[What to do] Copy every record word for word. Pictures are not part of the copy.

(Coordinate-based change listings)
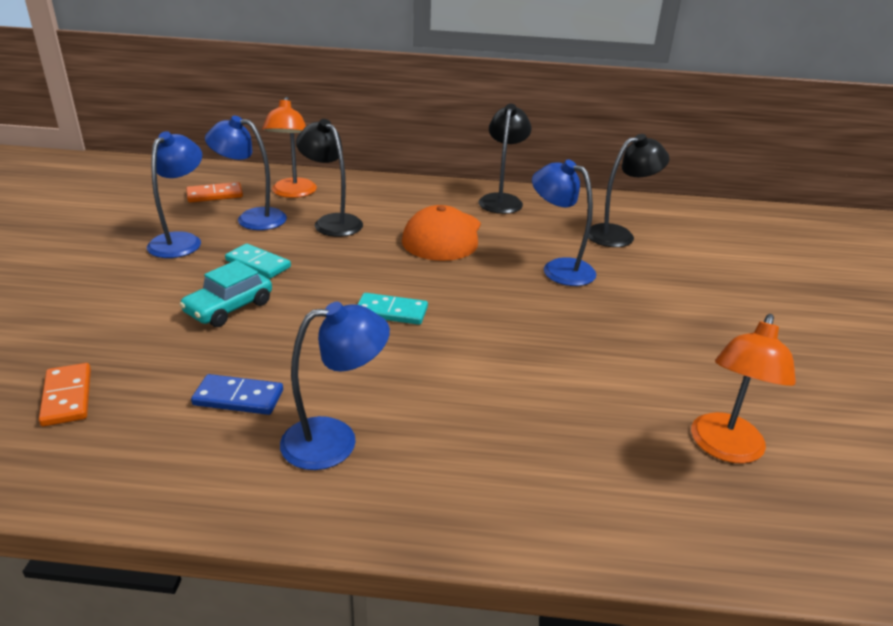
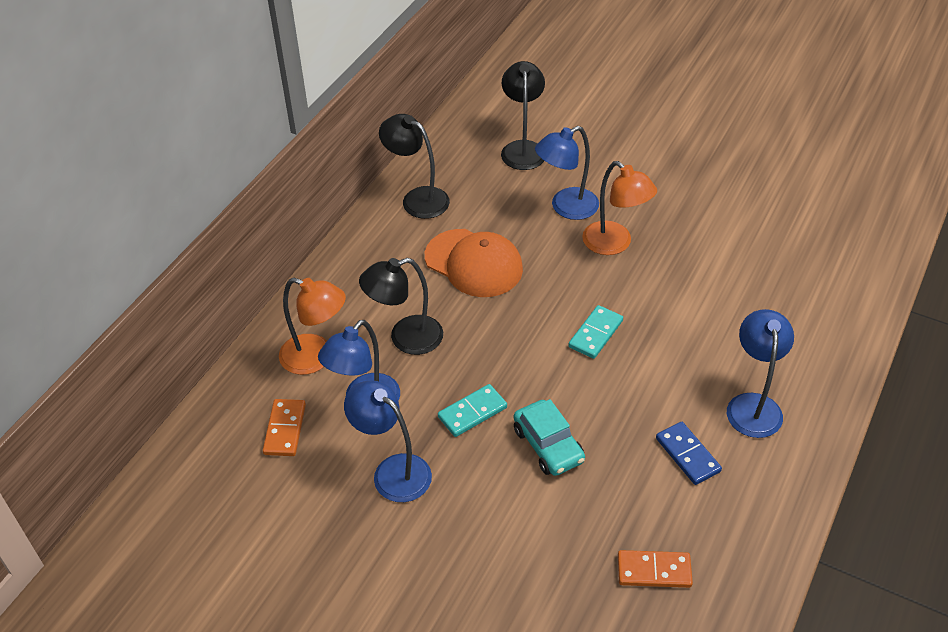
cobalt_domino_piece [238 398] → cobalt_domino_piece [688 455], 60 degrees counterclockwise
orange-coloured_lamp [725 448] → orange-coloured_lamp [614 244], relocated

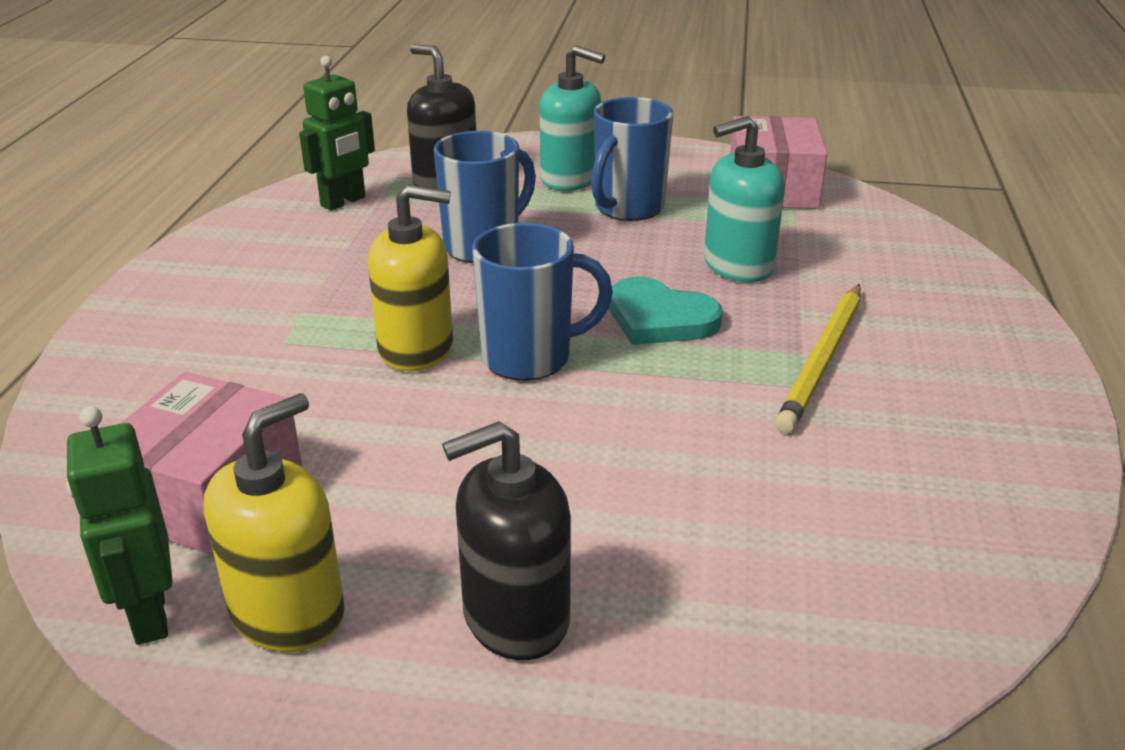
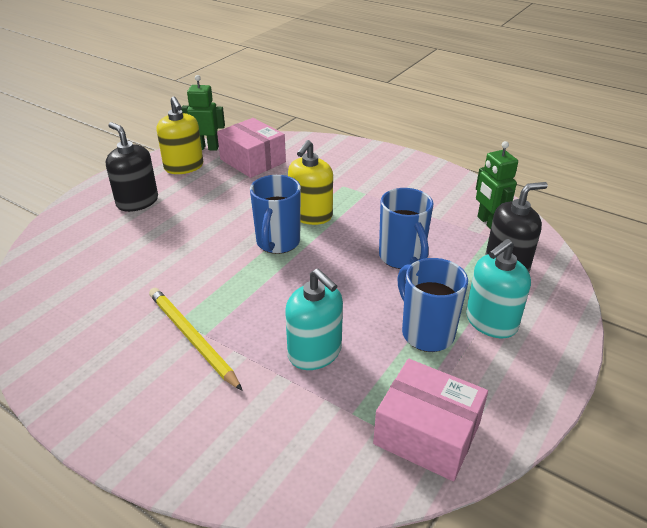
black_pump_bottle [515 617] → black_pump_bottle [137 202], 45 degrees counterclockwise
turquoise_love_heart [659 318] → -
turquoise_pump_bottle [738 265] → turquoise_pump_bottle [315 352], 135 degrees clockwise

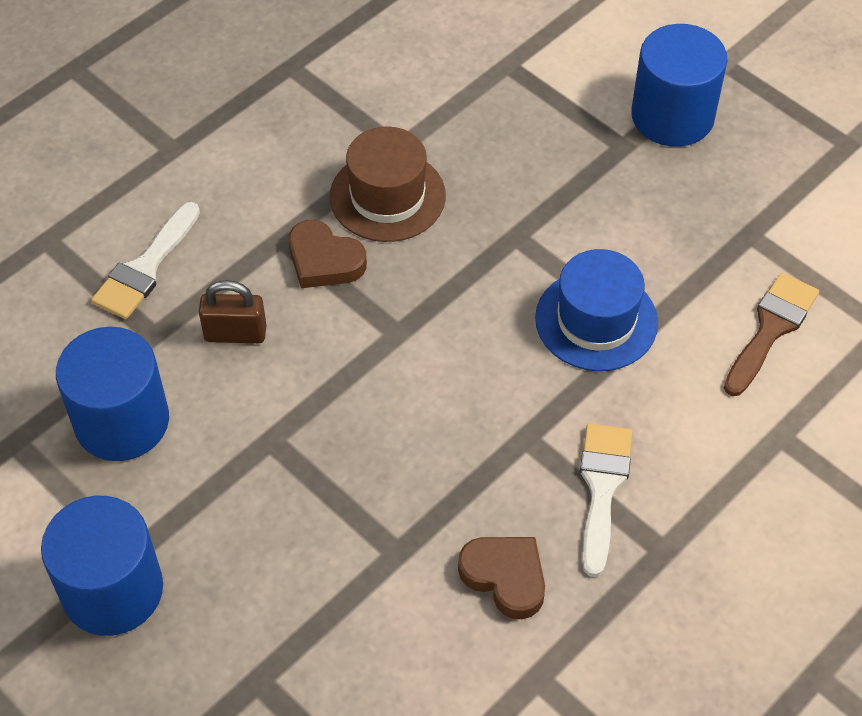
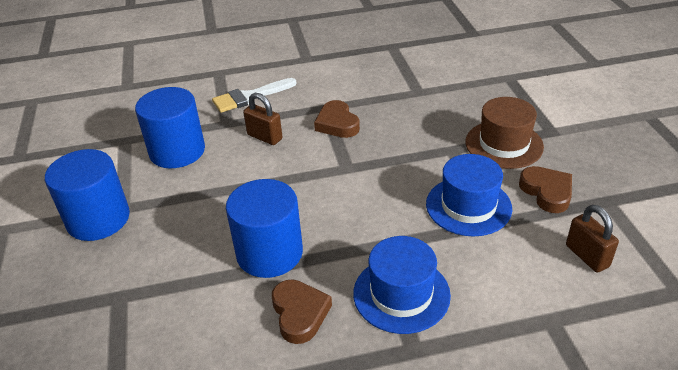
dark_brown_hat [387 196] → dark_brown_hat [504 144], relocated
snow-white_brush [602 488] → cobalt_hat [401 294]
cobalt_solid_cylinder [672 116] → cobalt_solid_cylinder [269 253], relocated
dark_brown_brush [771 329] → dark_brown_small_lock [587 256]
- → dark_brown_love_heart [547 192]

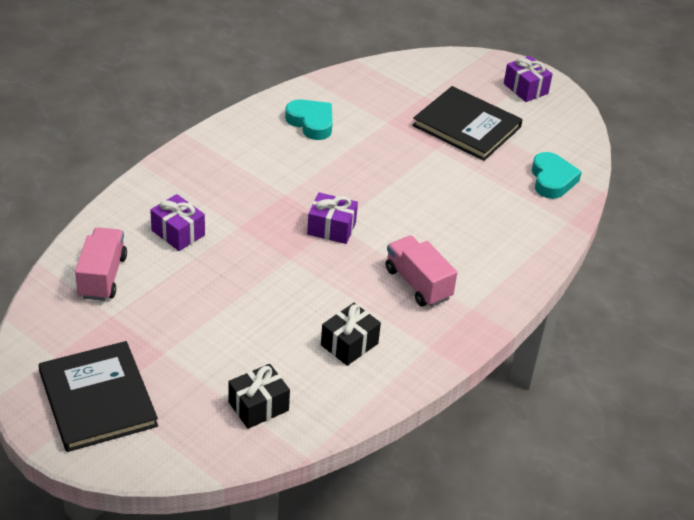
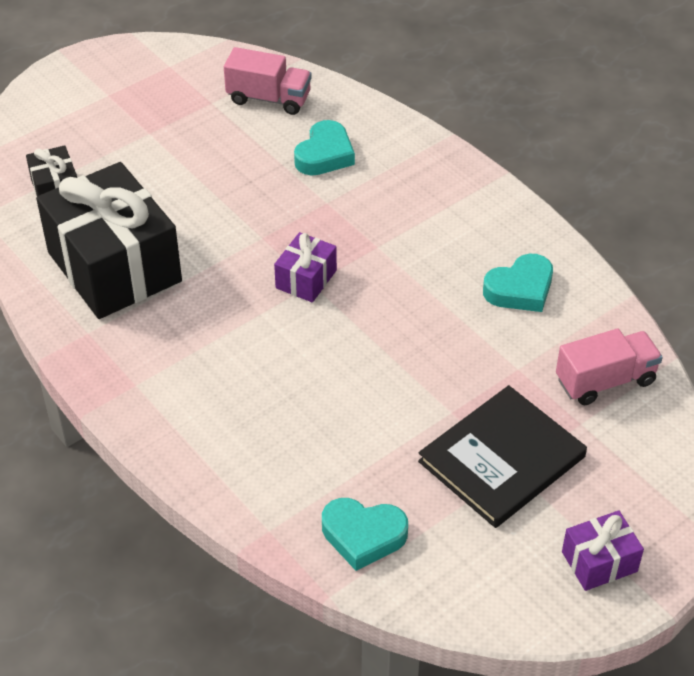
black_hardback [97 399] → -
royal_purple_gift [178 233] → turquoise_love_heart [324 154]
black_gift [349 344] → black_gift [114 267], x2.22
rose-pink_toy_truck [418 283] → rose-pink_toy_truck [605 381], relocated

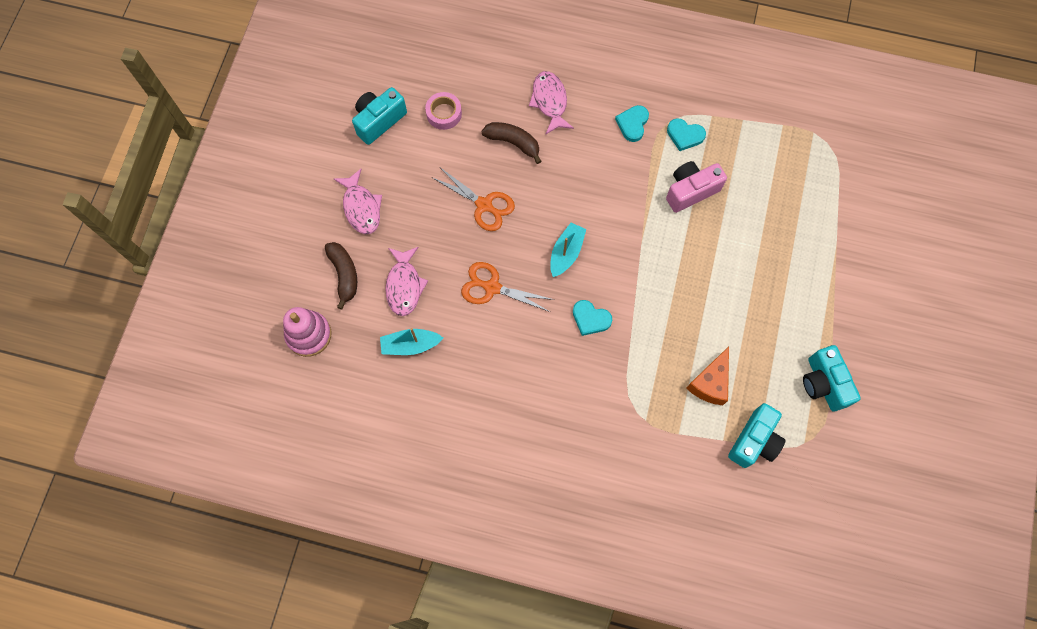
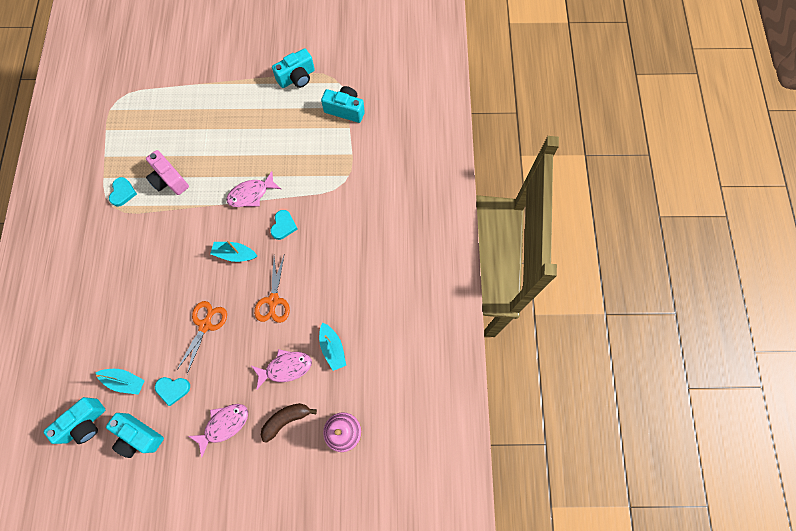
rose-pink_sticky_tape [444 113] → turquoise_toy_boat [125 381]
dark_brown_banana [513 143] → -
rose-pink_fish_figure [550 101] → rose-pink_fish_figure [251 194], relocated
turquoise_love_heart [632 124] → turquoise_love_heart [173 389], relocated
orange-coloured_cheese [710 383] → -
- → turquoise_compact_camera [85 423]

[Output of the task]
cobalt_domino_piece [238 398] → cobalt_domino_piece [688 455], 60 degrees counterclockwise
orange-coloured_lamp [725 448] → orange-coloured_lamp [614 244], relocated

black_pump_bottle [515 617] → black_pump_bottle [137 202], 45 degrees counterclockwise
turquoise_love_heart [659 318] → -
turquoise_pump_bottle [738 265] → turquoise_pump_bottle [315 352], 135 degrees clockwise

dark_brown_hat [387 196] → dark_brown_hat [504 144], relocated
snow-white_brush [602 488] → cobalt_hat [401 294]
cobalt_solid_cylinder [672 116] → cobalt_solid_cylinder [269 253], relocated
dark_brown_brush [771 329] → dark_brown_small_lock [587 256]
- → dark_brown_love_heart [547 192]

black_hardback [97 399] → -
royal_purple_gift [178 233] → turquoise_love_heart [324 154]
black_gift [349 344] → black_gift [114 267], x2.22
rose-pink_toy_truck [418 283] → rose-pink_toy_truck [605 381], relocated

rose-pink_sticky_tape [444 113] → turquoise_toy_boat [125 381]
dark_brown_banana [513 143] → -
rose-pink_fish_figure [550 101] → rose-pink_fish_figure [251 194], relocated
turquoise_love_heart [632 124] → turquoise_love_heart [173 389], relocated
orange-coloured_cheese [710 383] → -
- → turquoise_compact_camera [85 423]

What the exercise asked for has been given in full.